**TASK GOAL:** Please reply with one number only: how many lines in the entries below contain the string "cone".

[Scene comparison data]
● ● ●

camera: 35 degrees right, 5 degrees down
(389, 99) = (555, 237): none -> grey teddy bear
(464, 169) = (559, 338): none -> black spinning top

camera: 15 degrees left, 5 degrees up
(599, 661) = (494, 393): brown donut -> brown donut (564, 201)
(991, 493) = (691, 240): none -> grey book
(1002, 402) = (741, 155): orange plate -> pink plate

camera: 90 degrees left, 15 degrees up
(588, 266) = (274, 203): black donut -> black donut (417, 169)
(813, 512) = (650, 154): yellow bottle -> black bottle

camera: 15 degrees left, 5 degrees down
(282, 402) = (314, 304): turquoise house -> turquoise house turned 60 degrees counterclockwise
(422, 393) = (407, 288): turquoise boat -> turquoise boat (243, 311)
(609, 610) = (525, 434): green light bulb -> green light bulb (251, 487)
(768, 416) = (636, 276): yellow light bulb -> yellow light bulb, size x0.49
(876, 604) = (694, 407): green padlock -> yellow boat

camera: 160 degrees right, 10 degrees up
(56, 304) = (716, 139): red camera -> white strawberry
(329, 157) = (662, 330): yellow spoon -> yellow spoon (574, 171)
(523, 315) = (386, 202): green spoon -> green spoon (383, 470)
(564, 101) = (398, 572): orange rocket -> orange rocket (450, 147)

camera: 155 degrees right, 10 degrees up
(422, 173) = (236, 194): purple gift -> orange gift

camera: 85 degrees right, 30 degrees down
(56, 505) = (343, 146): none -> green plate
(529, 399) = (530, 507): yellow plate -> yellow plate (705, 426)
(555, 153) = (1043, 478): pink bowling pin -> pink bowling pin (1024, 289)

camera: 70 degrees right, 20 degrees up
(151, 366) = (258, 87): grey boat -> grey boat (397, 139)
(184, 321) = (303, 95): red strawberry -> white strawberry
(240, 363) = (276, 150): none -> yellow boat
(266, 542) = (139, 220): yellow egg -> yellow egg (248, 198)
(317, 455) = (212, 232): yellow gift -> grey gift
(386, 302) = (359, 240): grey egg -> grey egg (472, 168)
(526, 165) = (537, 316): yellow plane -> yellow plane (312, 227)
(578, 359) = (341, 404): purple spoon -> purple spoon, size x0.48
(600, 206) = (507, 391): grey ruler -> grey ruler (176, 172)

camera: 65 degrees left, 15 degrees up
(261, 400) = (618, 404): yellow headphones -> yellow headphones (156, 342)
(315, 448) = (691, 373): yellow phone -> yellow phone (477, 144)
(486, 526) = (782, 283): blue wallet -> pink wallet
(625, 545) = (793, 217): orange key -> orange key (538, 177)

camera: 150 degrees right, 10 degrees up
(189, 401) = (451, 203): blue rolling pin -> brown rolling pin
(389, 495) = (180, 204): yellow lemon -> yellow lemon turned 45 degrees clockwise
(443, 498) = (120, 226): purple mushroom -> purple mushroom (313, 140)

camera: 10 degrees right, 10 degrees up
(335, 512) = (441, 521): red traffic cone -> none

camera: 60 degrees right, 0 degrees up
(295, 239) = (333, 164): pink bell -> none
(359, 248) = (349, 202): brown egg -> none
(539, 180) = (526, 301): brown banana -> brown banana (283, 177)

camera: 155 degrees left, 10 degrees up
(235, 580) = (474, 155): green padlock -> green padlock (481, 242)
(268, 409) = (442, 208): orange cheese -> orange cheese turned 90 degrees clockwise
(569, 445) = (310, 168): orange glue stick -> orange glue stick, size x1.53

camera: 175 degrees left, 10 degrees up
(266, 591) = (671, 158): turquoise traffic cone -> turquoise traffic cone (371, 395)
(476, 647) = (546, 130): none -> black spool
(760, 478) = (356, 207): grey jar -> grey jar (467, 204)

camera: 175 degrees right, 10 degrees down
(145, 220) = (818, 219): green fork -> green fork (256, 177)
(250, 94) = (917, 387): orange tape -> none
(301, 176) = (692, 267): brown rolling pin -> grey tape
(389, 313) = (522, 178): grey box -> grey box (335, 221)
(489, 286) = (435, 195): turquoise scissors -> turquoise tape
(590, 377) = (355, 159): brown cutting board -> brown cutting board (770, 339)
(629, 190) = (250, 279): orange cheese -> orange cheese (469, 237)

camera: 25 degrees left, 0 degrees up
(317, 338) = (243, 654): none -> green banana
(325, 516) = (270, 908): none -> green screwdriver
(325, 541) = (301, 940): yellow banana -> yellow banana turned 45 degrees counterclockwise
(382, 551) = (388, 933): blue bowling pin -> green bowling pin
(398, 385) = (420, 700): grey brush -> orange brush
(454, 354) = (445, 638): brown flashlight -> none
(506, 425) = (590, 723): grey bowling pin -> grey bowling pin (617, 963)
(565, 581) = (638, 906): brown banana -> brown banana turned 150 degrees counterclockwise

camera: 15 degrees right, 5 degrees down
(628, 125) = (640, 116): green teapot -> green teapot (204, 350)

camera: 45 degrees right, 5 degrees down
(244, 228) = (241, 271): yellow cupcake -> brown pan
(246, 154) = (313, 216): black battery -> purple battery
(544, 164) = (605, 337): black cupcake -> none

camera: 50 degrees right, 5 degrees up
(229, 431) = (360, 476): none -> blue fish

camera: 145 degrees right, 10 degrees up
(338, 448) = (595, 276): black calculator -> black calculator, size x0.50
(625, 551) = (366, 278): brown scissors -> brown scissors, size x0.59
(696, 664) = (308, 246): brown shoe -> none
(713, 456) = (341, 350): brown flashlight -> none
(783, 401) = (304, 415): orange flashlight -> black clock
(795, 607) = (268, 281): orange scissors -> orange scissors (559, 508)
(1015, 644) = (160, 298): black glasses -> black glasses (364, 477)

● ● ●

**YOUR SOLUTION:** 2